Work item →
Go through the lines below and copy each one that holds the string "none".

Object change descriptions

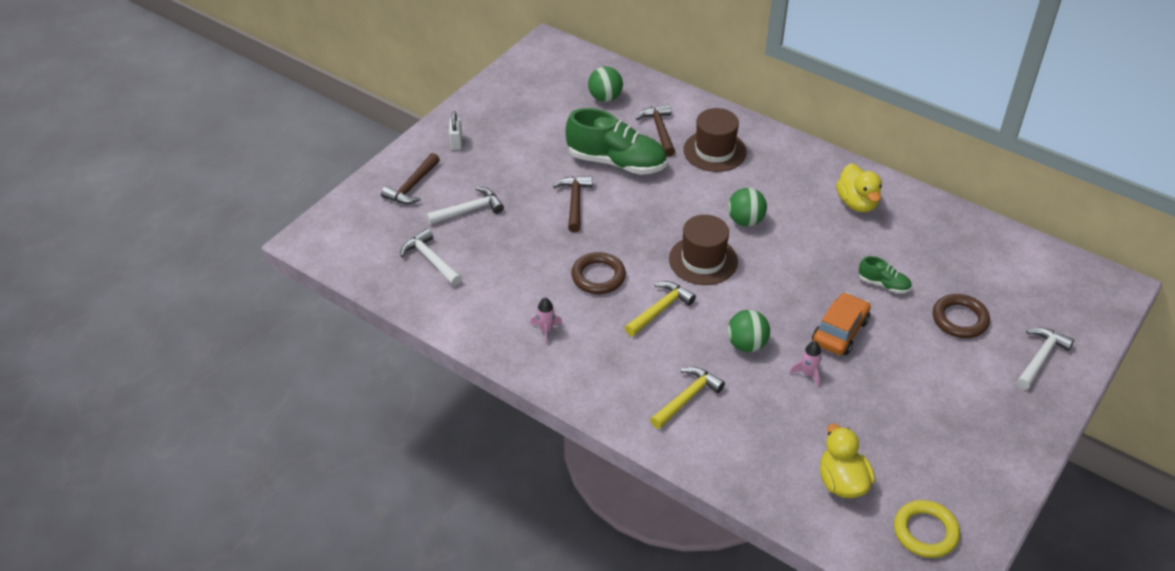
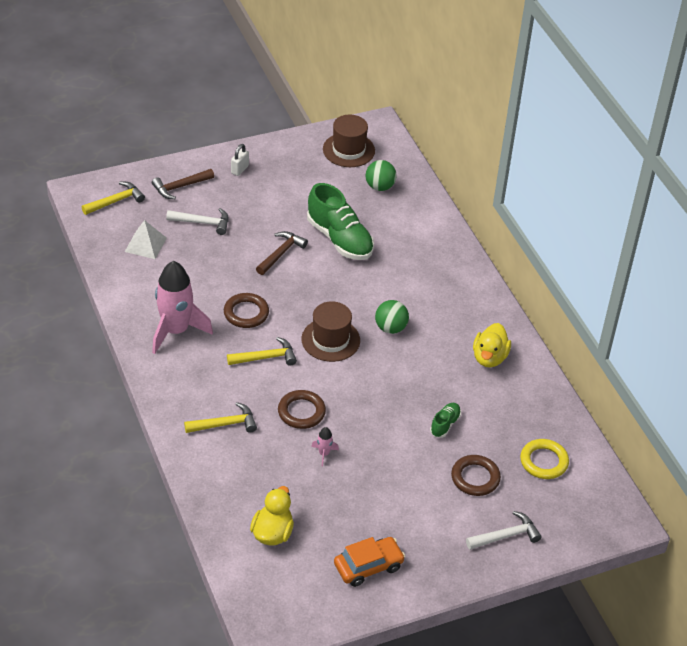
camera: 30 degrees right, 0 degrees up
(358, 232) = (115, 201): none -> yellow hammer
(431, 260) = (145, 244): white hammer -> white pyramid
(546, 330) = (176, 331): pink rocket -> pink rocket, size x2.49
(660, 130) = (396, 231): brown hammer -> none
(714, 151) = (421, 266): brown hat -> brown hat (348, 150)
(746, 344) = (301, 412): green ball -> brown ring
(840, 331) = (377, 439): orange car -> orange car (368, 566)
(883, 284) = (445, 424): green shoe -> green shoe turned 120 degrees counterclockwise
(925, 532) = (295, 594): yellow ring -> yellow ring (544, 461)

Expected answer →
(358, 232) = (115, 201): none -> yellow hammer
(660, 130) = (396, 231): brown hammer -> none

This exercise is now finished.